[A block of data]
-- Begin --
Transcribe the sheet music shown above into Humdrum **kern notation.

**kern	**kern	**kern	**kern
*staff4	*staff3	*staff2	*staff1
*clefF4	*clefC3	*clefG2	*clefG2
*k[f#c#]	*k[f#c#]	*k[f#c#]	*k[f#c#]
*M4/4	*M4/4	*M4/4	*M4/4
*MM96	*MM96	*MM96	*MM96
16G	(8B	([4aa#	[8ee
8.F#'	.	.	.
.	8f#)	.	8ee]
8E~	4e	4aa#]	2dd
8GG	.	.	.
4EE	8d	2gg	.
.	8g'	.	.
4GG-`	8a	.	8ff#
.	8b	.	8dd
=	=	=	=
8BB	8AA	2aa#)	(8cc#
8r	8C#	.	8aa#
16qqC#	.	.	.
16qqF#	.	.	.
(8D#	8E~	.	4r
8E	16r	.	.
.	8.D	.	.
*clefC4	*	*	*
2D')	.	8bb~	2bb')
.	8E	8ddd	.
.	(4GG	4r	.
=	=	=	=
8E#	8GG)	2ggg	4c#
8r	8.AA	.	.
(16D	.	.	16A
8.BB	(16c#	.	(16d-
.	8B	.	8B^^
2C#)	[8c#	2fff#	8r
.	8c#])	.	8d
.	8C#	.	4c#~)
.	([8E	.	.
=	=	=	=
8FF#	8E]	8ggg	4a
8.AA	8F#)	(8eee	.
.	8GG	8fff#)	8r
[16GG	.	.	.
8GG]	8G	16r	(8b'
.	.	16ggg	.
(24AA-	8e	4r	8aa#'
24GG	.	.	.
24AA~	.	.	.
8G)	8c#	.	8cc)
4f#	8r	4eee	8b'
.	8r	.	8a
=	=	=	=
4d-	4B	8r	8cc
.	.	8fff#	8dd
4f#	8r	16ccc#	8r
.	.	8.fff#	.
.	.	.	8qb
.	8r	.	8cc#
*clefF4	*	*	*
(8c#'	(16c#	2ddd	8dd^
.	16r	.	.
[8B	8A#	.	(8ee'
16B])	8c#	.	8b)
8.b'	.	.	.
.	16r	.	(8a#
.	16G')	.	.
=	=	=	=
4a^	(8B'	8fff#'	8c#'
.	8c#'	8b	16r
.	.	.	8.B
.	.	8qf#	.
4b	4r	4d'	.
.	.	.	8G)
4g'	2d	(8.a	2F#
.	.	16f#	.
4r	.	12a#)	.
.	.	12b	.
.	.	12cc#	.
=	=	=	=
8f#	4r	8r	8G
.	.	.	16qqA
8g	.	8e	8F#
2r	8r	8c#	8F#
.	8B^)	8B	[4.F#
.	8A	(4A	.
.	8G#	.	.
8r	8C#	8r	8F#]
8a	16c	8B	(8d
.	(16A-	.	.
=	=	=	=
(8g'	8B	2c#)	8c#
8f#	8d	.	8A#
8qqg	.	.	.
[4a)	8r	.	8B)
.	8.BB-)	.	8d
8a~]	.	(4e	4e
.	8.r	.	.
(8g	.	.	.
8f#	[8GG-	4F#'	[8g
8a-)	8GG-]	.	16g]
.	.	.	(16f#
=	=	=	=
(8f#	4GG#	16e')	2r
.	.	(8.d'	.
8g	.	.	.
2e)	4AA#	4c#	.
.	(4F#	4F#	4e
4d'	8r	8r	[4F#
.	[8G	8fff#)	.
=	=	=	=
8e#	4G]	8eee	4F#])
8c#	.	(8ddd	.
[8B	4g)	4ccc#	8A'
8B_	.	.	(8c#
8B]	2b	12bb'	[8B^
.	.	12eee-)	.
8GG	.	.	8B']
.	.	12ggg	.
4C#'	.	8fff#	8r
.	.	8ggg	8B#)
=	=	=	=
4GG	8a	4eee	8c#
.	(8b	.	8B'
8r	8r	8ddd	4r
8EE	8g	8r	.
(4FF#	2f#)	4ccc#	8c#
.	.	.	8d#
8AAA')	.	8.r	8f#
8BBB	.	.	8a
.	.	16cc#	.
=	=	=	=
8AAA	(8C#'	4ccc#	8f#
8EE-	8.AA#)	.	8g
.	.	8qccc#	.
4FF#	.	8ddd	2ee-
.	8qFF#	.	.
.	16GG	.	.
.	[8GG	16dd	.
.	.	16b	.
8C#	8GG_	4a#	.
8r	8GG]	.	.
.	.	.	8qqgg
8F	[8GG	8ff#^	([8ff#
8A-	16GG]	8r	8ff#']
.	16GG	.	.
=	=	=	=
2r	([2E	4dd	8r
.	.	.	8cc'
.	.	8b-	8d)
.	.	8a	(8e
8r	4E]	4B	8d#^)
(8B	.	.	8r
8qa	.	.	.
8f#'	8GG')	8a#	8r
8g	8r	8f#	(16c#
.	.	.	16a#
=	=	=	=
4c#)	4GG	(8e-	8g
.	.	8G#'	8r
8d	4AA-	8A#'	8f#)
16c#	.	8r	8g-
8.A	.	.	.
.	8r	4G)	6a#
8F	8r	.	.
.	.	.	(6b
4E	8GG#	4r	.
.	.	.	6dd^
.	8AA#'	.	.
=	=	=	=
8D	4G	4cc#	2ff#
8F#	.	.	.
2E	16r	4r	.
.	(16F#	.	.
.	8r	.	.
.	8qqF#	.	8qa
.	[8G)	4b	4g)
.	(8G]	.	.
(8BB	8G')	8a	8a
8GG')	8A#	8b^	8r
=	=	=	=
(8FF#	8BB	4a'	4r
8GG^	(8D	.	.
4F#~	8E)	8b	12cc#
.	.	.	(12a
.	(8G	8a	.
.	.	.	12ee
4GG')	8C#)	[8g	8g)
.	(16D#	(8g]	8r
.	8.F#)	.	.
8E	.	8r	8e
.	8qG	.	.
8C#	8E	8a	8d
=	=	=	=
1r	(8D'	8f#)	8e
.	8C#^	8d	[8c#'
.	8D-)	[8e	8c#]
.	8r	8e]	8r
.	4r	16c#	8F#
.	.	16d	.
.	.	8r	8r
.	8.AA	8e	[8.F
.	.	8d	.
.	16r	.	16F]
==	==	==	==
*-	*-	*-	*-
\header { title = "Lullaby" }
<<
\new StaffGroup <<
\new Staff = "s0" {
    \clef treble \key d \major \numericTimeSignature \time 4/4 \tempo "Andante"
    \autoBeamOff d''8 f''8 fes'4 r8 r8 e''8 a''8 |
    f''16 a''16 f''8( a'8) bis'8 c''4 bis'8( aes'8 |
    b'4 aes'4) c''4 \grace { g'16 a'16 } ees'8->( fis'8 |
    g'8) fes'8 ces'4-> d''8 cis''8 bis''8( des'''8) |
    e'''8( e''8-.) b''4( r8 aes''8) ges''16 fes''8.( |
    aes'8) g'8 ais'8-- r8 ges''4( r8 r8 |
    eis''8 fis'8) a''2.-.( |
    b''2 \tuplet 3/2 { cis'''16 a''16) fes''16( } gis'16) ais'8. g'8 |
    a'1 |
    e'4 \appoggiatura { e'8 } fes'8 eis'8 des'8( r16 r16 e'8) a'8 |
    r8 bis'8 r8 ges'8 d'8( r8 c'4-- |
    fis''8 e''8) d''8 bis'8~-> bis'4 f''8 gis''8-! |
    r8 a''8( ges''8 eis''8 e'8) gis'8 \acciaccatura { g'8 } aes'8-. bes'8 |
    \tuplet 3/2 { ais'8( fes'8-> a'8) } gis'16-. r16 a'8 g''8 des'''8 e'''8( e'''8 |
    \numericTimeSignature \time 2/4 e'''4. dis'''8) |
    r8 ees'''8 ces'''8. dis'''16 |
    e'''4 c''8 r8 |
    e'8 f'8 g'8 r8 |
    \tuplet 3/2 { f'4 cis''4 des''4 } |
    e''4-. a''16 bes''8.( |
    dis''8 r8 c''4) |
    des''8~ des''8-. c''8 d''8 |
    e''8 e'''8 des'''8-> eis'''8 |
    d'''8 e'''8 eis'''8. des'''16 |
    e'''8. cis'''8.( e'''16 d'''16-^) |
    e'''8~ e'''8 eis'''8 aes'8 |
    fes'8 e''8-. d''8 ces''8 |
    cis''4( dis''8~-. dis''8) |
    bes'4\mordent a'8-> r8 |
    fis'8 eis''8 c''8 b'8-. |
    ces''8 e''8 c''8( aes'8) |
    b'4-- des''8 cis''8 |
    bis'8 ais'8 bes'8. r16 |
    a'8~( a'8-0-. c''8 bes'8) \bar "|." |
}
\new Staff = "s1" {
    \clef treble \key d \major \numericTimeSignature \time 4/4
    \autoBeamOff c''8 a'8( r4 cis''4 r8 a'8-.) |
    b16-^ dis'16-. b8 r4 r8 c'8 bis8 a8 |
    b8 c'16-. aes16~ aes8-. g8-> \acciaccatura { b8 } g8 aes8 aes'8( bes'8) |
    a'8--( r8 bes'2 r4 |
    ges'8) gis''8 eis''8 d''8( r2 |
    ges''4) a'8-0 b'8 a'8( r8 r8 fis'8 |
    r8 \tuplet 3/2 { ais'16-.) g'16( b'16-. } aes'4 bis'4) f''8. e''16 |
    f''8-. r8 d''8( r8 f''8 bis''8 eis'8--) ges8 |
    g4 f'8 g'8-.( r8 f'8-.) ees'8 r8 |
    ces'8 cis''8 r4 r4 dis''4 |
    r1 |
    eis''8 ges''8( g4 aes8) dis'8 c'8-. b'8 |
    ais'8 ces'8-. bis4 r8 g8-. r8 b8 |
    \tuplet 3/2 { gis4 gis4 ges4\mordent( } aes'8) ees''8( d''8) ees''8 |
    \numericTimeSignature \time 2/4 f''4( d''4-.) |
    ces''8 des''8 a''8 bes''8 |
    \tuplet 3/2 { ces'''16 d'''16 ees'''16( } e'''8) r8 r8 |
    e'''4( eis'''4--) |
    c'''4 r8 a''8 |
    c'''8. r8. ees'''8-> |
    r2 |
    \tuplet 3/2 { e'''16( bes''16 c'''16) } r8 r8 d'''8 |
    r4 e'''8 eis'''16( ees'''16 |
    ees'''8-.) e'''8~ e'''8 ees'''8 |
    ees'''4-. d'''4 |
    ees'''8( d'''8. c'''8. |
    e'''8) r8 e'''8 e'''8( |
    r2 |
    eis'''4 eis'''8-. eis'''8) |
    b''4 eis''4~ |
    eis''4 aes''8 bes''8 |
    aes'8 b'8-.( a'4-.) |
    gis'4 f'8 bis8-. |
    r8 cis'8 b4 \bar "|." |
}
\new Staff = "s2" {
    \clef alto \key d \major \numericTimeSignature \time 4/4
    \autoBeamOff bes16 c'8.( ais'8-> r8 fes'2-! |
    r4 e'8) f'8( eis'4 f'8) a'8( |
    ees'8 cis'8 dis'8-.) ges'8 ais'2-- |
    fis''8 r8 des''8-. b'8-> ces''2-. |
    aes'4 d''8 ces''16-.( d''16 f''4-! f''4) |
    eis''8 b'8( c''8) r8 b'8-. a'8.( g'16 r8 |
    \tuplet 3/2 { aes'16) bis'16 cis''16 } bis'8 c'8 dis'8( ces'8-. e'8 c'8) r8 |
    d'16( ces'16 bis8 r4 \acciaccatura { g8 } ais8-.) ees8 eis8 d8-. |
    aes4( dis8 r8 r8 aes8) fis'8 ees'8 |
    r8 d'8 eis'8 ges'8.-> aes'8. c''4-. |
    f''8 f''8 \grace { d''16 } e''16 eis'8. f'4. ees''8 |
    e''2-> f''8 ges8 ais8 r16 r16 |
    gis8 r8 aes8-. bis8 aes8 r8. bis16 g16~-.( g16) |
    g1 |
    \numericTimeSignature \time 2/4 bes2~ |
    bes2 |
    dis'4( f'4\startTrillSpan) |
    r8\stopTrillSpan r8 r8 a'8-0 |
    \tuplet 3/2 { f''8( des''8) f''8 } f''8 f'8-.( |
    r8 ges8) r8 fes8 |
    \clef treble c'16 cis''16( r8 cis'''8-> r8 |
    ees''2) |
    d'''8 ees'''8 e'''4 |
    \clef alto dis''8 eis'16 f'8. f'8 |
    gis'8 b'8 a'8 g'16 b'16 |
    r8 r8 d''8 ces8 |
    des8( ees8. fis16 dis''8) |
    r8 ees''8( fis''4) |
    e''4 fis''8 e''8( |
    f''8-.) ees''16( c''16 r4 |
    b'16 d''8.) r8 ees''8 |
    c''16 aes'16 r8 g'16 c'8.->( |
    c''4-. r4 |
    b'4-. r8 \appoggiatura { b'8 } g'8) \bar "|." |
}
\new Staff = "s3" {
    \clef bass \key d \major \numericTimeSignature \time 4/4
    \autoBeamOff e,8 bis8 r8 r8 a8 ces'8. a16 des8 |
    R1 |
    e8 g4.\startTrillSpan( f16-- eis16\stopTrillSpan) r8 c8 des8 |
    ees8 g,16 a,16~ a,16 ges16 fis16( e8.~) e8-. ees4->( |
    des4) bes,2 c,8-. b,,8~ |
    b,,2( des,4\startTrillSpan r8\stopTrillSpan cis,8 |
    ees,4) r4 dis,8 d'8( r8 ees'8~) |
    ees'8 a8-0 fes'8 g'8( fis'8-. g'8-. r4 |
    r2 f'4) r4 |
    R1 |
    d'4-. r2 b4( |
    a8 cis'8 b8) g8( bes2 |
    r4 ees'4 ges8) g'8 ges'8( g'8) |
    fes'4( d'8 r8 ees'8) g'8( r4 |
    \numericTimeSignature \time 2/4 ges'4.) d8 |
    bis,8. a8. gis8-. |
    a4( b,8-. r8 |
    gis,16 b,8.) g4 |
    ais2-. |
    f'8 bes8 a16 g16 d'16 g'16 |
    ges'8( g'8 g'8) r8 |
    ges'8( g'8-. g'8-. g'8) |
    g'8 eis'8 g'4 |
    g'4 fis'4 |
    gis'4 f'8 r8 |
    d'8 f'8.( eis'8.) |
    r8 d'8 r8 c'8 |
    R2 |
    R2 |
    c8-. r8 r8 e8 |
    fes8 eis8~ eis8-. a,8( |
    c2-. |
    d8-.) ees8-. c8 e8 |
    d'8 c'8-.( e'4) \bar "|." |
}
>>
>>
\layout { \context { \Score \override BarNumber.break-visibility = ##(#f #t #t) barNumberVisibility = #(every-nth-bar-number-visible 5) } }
-- End --
* [Task statement]: How many lines of the listing contain the string "mordent"? Give only the number.

* [Answer to the problem]: 2